_Your goal_
Copy out all the entries exactly.

_Source data_
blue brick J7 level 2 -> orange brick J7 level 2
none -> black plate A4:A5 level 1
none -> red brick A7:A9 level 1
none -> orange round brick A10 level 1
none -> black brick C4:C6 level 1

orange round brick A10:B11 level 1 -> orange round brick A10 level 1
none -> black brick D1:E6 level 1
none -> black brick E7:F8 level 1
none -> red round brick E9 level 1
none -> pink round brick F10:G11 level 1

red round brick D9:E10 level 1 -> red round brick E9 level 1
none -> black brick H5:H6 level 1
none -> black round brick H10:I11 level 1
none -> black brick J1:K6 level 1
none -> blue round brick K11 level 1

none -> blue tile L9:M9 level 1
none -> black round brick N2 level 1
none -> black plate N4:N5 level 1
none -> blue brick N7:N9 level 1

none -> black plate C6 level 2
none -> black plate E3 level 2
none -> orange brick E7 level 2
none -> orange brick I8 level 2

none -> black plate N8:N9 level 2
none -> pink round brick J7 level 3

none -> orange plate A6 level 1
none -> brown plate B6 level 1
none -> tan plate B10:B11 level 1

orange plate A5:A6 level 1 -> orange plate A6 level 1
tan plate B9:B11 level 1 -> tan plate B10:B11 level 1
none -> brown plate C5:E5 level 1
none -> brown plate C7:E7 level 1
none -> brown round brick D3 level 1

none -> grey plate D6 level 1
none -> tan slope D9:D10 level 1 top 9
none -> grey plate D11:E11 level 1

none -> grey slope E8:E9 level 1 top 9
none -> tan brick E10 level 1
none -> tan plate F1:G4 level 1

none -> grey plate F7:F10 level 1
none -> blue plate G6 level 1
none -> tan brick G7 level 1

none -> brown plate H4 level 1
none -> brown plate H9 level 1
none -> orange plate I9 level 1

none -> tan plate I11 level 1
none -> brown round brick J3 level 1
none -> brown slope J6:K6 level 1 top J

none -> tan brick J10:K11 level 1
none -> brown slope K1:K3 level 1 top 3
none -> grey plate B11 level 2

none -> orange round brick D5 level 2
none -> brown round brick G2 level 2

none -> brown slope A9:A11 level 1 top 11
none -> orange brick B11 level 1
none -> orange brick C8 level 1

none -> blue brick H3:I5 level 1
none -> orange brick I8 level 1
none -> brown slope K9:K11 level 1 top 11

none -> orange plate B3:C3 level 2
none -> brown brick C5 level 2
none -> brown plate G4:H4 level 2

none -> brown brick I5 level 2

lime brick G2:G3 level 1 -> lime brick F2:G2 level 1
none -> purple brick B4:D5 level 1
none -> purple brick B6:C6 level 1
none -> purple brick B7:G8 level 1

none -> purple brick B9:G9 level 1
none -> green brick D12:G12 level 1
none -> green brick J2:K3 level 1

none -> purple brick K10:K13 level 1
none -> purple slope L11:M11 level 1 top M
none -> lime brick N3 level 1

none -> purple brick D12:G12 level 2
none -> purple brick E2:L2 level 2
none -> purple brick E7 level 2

_Result_
blue brick J7 level 2 -> orange brick J7 level 2
none -> black plate A4:A5 level 1
none -> red brick A7:A9 level 1
none -> orange round brick A10 level 1
none -> black brick C4:C6 level 1

orange round brick A10:B11 level 1 -> orange round brick A10 level 1
none -> black brick D1:E6 level 1
none -> black brick E7:F8 level 1
none -> red round brick E9 level 1
none -> pink round brick F10:G11 level 1

red round brick D9:E10 level 1 -> red round brick E9 level 1
none -> black brick H5:H6 level 1
none -> black round brick H10:I11 level 1
none -> black brick J1:K6 level 1
none -> blue round brick K11 level 1

none -> blue tile L9:M9 level 1
none -> black round brick N2 level 1
none -> black plate N4:N5 level 1
none -> blue brick N7:N9 level 1

none -> black plate C6 level 2
none -> black plate E3 level 2
none -> orange brick E7 level 2
none -> orange brick I8 level 2

none -> black plate N8:N9 level 2
none -> pink round brick J7 level 3

none -> orange plate A6 level 1
none -> brown plate B6 level 1
none -> tan plate B10:B11 level 1

orange plate A5:A6 level 1 -> orange plate A6 level 1
tan plate B9:B11 level 1 -> tan plate B10:B11 level 1
none -> brown plate C5:E5 level 1
none -> brown plate C7:E7 level 1
none -> brown round brick D3 level 1

none -> grey plate D6 level 1
none -> tan slope D9:D10 level 1 top 9
none -> grey plate D11:E11 level 1

none -> grey slope E8:E9 level 1 top 9
none -> tan brick E10 level 1
none -> tan plate F1:G4 level 1

none -> grey plate F7:F10 level 1
none -> blue plate G6 level 1
none -> tan brick G7 level 1

none -> brown plate H4 level 1
none -> brown plate H9 level 1
none -> orange plate I9 level 1

none -> tan plate I11 level 1
none -> brown round brick J3 level 1
none -> brown slope J6:K6 level 1 top J

none -> tan brick J10:K11 level 1
none -> brown slope K1:K3 level 1 top 3
none -> grey plate B11 level 2

none -> orange round brick D5 level 2
none -> brown round brick G2 level 2

none -> brown slope A9:A11 level 1 top 11
none -> orange brick B11 level 1
none -> orange brick C8 level 1

none -> blue brick H3:I5 level 1
none -> orange brick I8 level 1
none -> brown slope K9:K11 level 1 top 11

none -> orange plate B3:C3 level 2
none -> brown brick C5 level 2
none -> brown plate G4:H4 level 2

none -> brown brick I5 level 2

lime brick G2:G3 level 1 -> lime brick F2:G2 level 1
none -> purple brick B4:D5 level 1
none -> purple brick B6:C6 level 1
none -> purple brick B7:G8 level 1

none -> purple brick B9:G9 level 1
none -> green brick D12:G12 level 1
none -> green brick J2:K3 level 1

none -> purple brick K10:K13 level 1
none -> purple slope L11:M11 level 1 top M
none -> lime brick N3 level 1

none -> purple brick D12:G12 level 2
none -> purple brick E2:L2 level 2
none -> purple brick E7 level 2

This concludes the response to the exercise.